● **PROVIDED INFORMATION**:

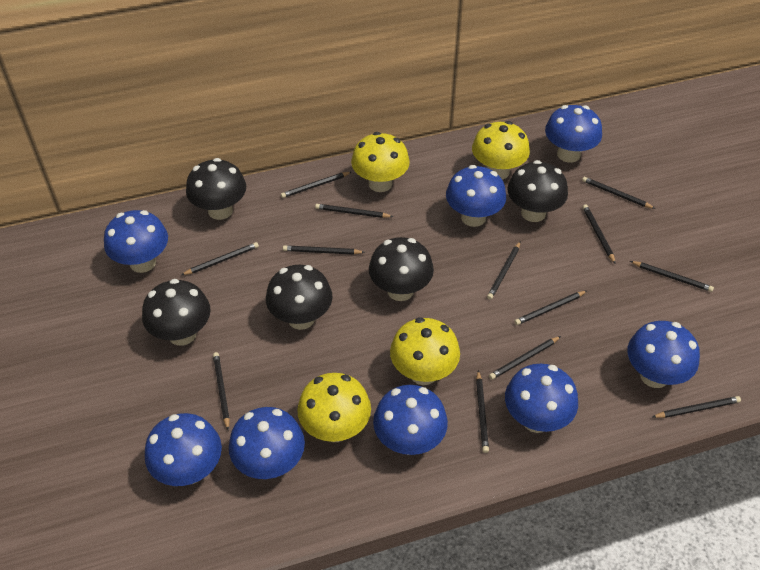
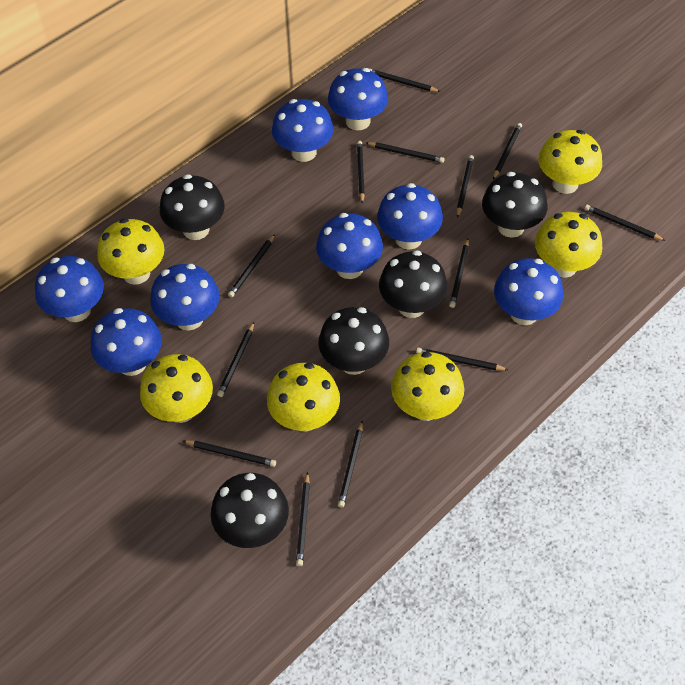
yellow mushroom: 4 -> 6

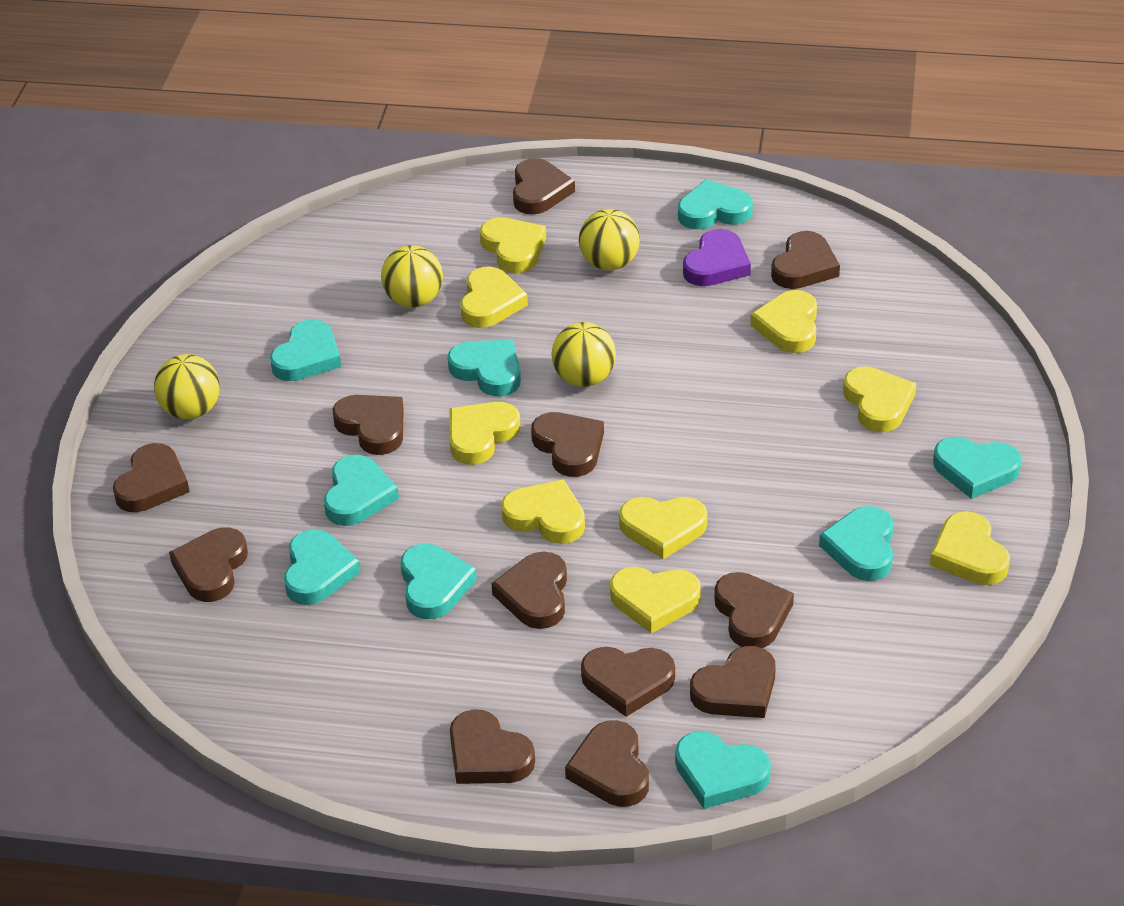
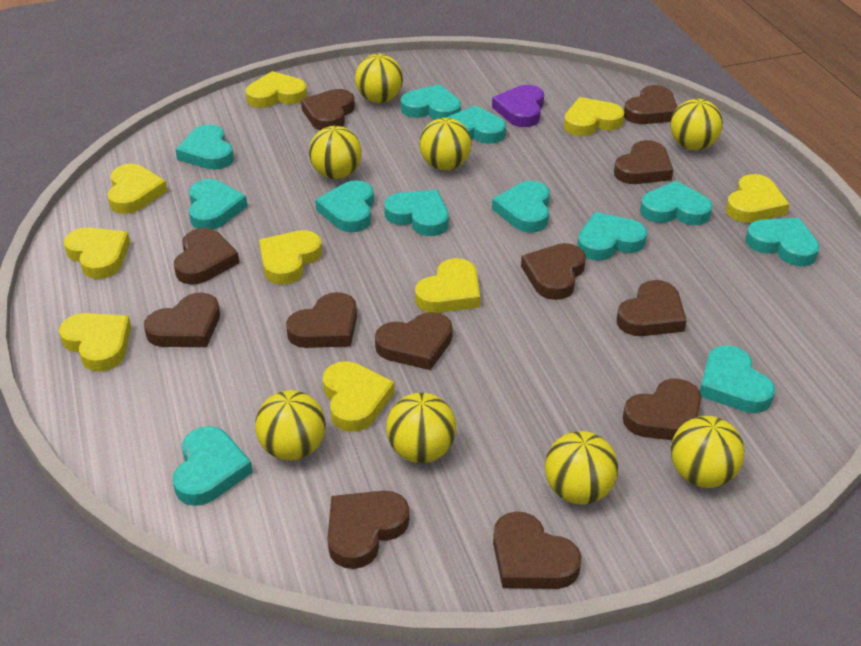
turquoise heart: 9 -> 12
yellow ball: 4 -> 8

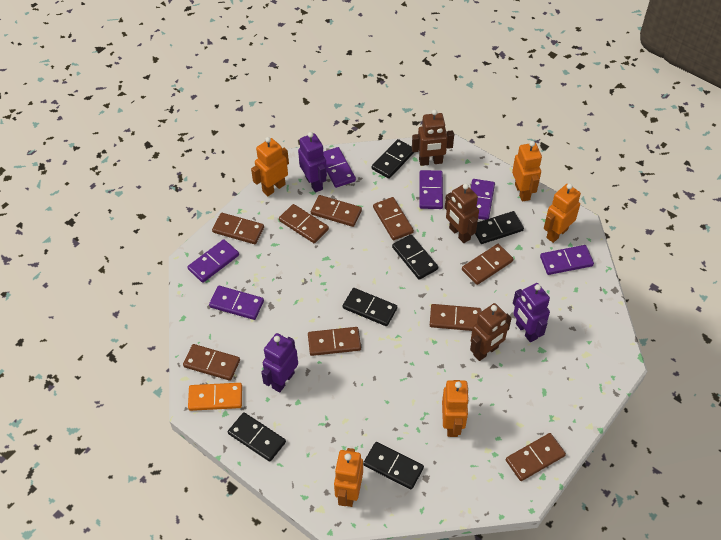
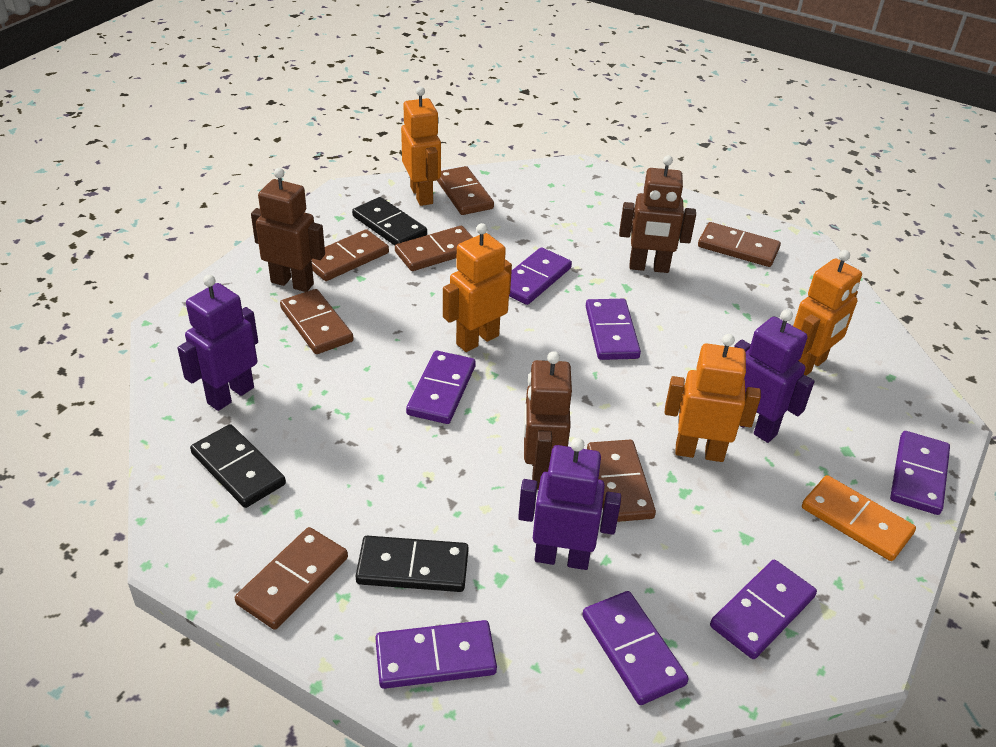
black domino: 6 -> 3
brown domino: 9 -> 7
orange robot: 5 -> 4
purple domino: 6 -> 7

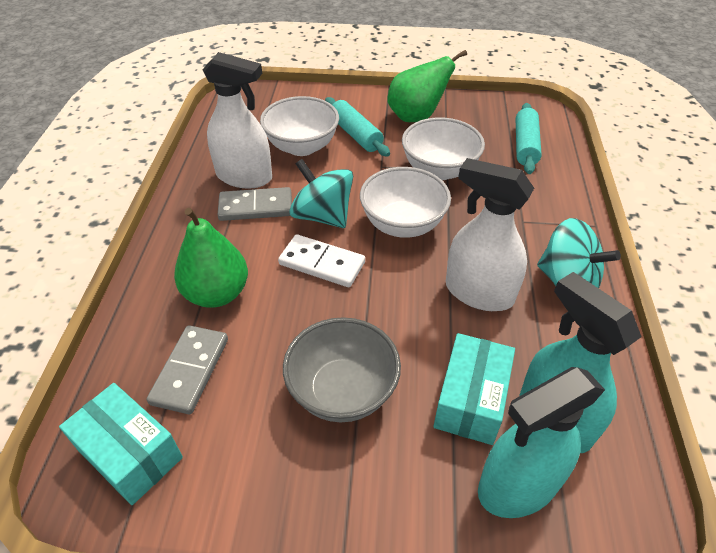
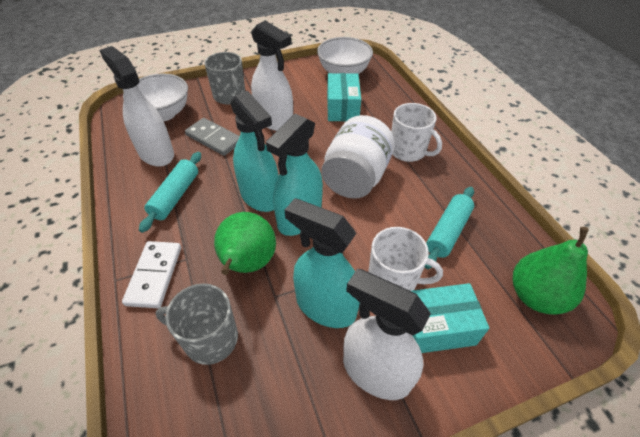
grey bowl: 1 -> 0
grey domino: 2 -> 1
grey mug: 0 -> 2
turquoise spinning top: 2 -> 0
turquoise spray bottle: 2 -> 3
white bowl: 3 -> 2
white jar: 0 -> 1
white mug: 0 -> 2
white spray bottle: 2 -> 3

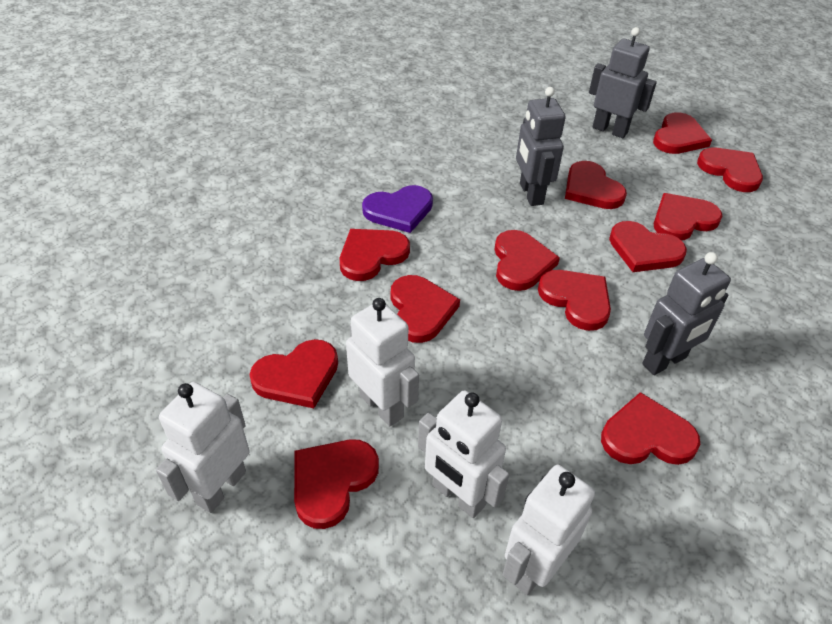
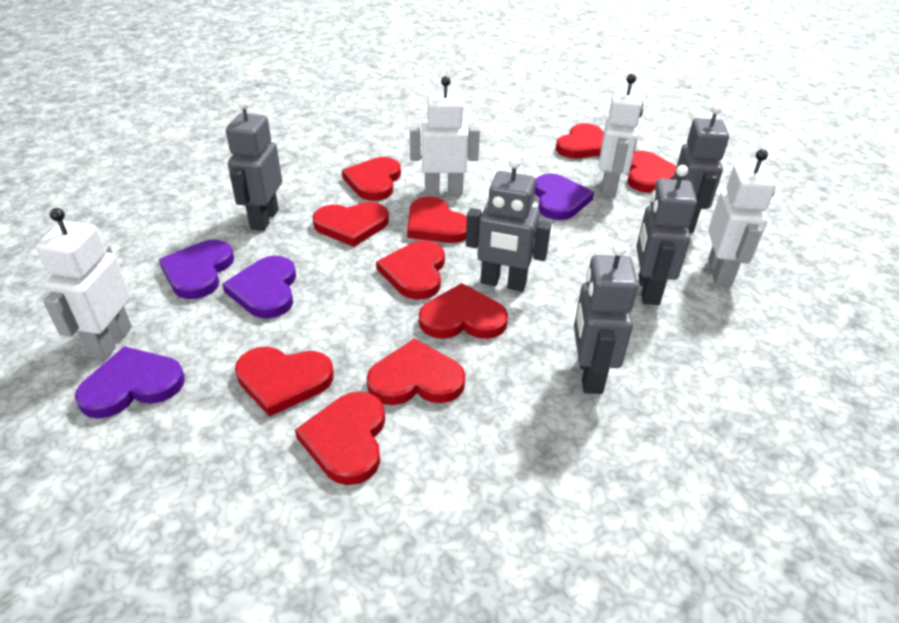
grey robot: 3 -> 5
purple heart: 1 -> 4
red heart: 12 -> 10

● **ASSIGNED TASK**:
Only what runs from the line with "white jar: 0 -> 1" through the last line of the listing above belongs in the answer, set down exactly and free of pictures.

● **RESPONSE**:
white jar: 0 -> 1
white mug: 0 -> 2
white spray bottle: 2 -> 3

grey robot: 3 -> 5
purple heart: 1 -> 4
red heart: 12 -> 10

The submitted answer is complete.